== Segment start ==

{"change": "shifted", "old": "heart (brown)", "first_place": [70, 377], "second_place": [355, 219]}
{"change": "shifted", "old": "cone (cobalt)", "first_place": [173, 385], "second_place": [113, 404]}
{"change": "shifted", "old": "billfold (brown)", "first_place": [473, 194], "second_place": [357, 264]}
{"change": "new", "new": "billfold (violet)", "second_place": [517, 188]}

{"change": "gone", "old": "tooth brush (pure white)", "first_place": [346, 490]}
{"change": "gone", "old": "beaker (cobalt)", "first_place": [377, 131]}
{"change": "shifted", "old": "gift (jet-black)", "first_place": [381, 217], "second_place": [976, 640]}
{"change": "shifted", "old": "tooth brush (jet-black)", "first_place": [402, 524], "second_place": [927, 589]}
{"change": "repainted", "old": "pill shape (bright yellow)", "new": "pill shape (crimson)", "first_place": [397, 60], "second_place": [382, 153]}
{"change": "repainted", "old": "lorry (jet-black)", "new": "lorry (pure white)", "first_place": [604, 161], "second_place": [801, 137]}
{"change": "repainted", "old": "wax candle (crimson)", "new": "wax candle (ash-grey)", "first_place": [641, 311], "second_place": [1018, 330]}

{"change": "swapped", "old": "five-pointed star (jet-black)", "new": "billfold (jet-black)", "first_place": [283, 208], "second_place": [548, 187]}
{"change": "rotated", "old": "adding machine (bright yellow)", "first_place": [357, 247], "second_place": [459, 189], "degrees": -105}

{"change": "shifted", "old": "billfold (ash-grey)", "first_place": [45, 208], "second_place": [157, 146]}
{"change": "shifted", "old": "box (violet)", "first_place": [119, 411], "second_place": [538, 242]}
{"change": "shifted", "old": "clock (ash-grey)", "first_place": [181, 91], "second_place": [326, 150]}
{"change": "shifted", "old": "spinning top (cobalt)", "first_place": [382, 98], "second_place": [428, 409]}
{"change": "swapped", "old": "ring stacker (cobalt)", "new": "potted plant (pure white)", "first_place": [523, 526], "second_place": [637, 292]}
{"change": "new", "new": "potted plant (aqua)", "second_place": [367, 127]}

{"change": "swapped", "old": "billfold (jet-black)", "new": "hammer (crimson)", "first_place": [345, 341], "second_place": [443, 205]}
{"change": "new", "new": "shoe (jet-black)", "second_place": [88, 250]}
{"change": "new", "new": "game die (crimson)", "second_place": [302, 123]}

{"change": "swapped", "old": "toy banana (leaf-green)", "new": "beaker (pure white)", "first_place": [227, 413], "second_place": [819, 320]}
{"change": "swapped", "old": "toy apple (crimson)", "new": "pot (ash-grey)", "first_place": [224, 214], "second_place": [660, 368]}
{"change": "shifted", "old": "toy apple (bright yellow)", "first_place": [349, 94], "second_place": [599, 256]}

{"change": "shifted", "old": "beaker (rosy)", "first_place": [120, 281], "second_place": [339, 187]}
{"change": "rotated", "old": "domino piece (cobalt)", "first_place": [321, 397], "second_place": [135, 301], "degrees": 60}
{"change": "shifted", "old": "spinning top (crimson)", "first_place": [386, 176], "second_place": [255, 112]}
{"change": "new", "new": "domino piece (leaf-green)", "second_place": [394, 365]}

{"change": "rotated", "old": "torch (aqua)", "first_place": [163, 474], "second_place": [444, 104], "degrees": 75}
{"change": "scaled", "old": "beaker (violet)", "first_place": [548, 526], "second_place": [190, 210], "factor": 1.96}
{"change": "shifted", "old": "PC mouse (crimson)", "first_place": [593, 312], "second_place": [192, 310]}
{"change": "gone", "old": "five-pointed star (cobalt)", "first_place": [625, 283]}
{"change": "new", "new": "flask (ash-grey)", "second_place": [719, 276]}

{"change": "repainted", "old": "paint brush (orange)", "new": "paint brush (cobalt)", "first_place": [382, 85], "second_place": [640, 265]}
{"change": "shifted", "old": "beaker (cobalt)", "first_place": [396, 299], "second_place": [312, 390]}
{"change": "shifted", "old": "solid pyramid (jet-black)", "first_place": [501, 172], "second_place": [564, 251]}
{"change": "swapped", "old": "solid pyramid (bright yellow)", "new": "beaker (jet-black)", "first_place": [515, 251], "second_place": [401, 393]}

== Segment end ==

> _Exercise objective_:
Take the material above and print all of it exactly.

> _Result of the exercise_:
{"change": "shifted", "old": "heart (brown)", "first_place": [70, 377], "second_place": [355, 219]}
{"change": "shifted", "old": "cone (cobalt)", "first_place": [173, 385], "second_place": [113, 404]}
{"change": "shifted", "old": "billfold (brown)", "first_place": [473, 194], "second_place": [357, 264]}
{"change": "new", "new": "billfold (violet)", "second_place": [517, 188]}

{"change": "gone", "old": "tooth brush (pure white)", "first_place": [346, 490]}
{"change": "gone", "old": "beaker (cobalt)", "first_place": [377, 131]}
{"change": "shifted", "old": "gift (jet-black)", "first_place": [381, 217], "second_place": [976, 640]}
{"change": "shifted", "old": "tooth brush (jet-black)", "first_place": [402, 524], "second_place": [927, 589]}
{"change": "repainted", "old": "pill shape (bright yellow)", "new": "pill shape (crimson)", "first_place": [397, 60], "second_place": [382, 153]}
{"change": "repainted", "old": "lorry (jet-black)", "new": "lorry (pure white)", "first_place": [604, 161], "second_place": [801, 137]}
{"change": "repainted", "old": "wax candle (crimson)", "new": "wax candle (ash-grey)", "first_place": [641, 311], "second_place": [1018, 330]}

{"change": "swapped", "old": "five-pointed star (jet-black)", "new": "billfold (jet-black)", "first_place": [283, 208], "second_place": [548, 187]}
{"change": "rotated", "old": "adding machine (bright yellow)", "first_place": [357, 247], "second_place": [459, 189], "degrees": -105}

{"change": "shifted", "old": "billfold (ash-grey)", "first_place": [45, 208], "second_place": [157, 146]}
{"change": "shifted", "old": "box (violet)", "first_place": [119, 411], "second_place": [538, 242]}
{"change": "shifted", "old": "clock (ash-grey)", "first_place": [181, 91], "second_place": [326, 150]}
{"change": "shifted", "old": "spinning top (cobalt)", "first_place": [382, 98], "second_place": [428, 409]}
{"change": "swapped", "old": "ring stacker (cobalt)", "new": "potted plant (pure white)", "first_place": [523, 526], "second_place": [637, 292]}
{"change": "new", "new": "potted plant (aqua)", "second_place": [367, 127]}

{"change": "swapped", "old": "billfold (jet-black)", "new": "hammer (crimson)", "first_place": [345, 341], "second_place": [443, 205]}
{"change": "new", "new": "shoe (jet-black)", "second_place": [88, 250]}
{"change": "new", "new": "game die (crimson)", "second_place": [302, 123]}

{"change": "swapped", "old": "toy banana (leaf-green)", "new": "beaker (pure white)", "first_place": [227, 413], "second_place": [819, 320]}
{"change": "swapped", "old": "toy apple (crimson)", "new": "pot (ash-grey)", "first_place": [224, 214], "second_place": [660, 368]}
{"change": "shifted", "old": "toy apple (bright yellow)", "first_place": [349, 94], "second_place": [599, 256]}

{"change": "shifted", "old": "beaker (rosy)", "first_place": [120, 281], "second_place": [339, 187]}
{"change": "rotated", "old": "domino piece (cobalt)", "first_place": [321, 397], "second_place": [135, 301], "degrees": 60}
{"change": "shifted", "old": "spinning top (crimson)", "first_place": [386, 176], "second_place": [255, 112]}
{"change": "new", "new": "domino piece (leaf-green)", "second_place": [394, 365]}

{"change": "rotated", "old": "torch (aqua)", "first_place": [163, 474], "second_place": [444, 104], "degrees": 75}
{"change": "scaled", "old": "beaker (violet)", "first_place": [548, 526], "second_place": [190, 210], "factor": 1.96}
{"change": "shifted", "old": "PC mouse (crimson)", "first_place": [593, 312], "second_place": [192, 310]}
{"change": "gone", "old": "five-pointed star (cobalt)", "first_place": [625, 283]}
{"change": "new", "new": "flask (ash-grey)", "second_place": [719, 276]}

{"change": "repainted", "old": "paint brush (orange)", "new": "paint brush (cobalt)", "first_place": [382, 85], "second_place": [640, 265]}
{"change": "shifted", "old": "beaker (cobalt)", "first_place": [396, 299], "second_place": [312, 390]}
{"change": "shifted", "old": "solid pyramid (jet-black)", "first_place": [501, 172], "second_place": [564, 251]}
{"change": "swapped", "old": "solid pyramid (bright yellow)", "new": "beaker (jet-black)", "first_place": [515, 251], "second_place": [401, 393]}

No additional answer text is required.